_PROMPT_
Your answer should be the lines of the listing that contain the word "cubo".
######
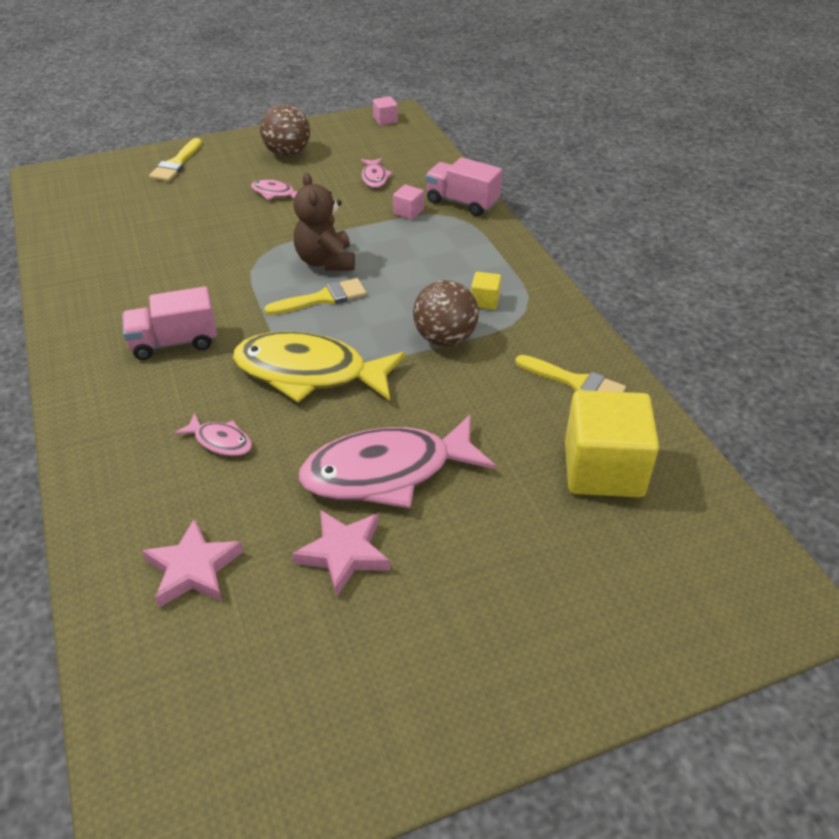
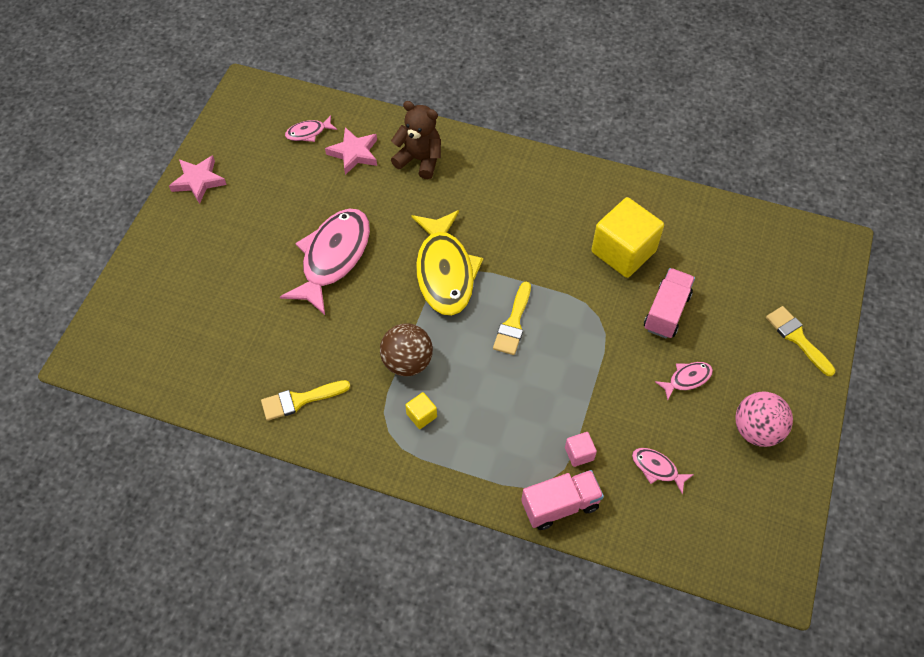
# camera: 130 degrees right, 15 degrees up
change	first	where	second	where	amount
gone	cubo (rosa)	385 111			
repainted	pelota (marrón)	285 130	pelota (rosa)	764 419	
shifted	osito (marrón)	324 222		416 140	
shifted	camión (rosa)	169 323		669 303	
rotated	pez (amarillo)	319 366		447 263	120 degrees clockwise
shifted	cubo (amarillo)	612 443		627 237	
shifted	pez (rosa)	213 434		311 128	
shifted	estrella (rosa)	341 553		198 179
######
_OUTPUT BELOW_
gone	cubo (rosa)	385 111			
shifted	cubo (amarillo)	612 443		627 237	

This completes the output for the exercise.